# BRIEF
Look below for the line with "purple boat [273,321,344,381]", and from there restate every line word for word until the entries end.

----------------------------------------

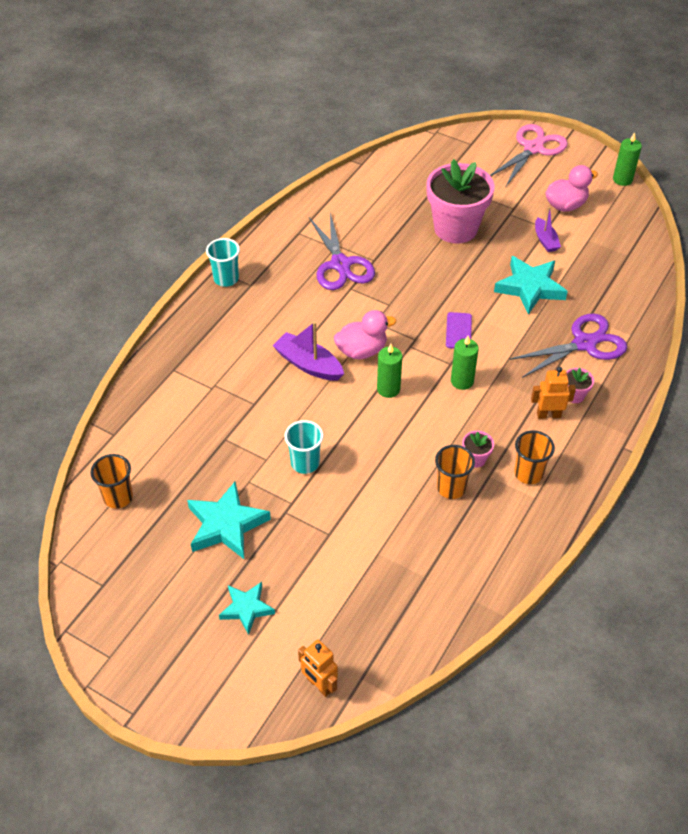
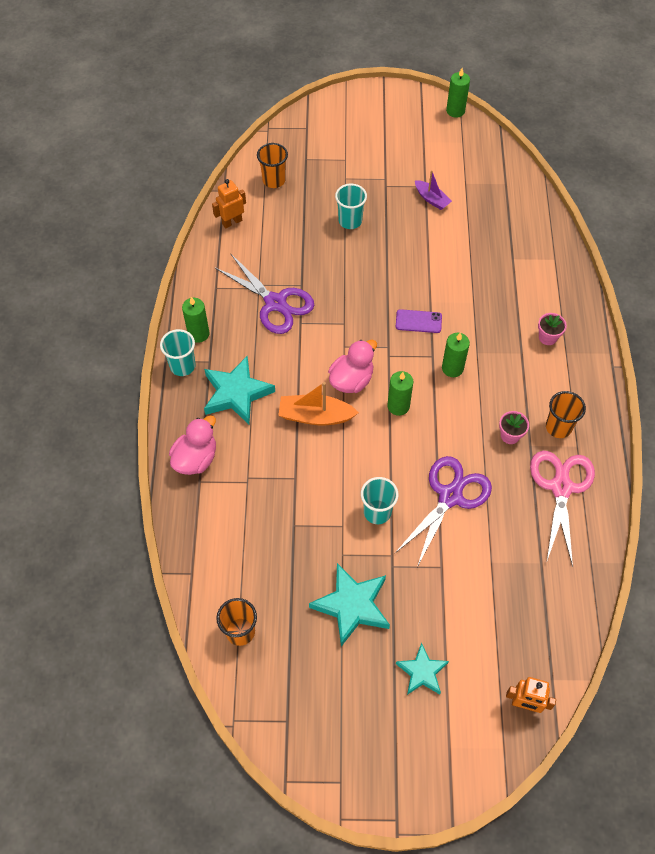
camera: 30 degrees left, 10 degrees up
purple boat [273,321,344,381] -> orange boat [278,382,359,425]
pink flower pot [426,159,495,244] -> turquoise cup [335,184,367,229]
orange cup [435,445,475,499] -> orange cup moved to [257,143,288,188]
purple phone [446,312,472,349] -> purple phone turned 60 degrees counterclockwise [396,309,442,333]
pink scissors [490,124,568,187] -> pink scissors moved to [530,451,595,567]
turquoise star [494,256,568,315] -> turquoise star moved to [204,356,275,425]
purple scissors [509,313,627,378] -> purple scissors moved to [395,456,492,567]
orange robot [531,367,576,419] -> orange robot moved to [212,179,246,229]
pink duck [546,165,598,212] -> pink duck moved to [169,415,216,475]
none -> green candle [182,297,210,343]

----------------------------------------

# RESULT BELOW
purple boat [273,321,344,381] -> orange boat [278,382,359,425]
pink flower pot [426,159,495,244] -> turquoise cup [335,184,367,229]
orange cup [435,445,475,499] -> orange cup moved to [257,143,288,188]
purple phone [446,312,472,349] -> purple phone turned 60 degrees counterclockwise [396,309,442,333]
pink scissors [490,124,568,187] -> pink scissors moved to [530,451,595,567]
turquoise star [494,256,568,315] -> turquoise star moved to [204,356,275,425]
purple scissors [509,313,627,378] -> purple scissors moved to [395,456,492,567]
orange robot [531,367,576,419] -> orange robot moved to [212,179,246,229]
pink duck [546,165,598,212] -> pink duck moved to [169,415,216,475]
none -> green candle [182,297,210,343]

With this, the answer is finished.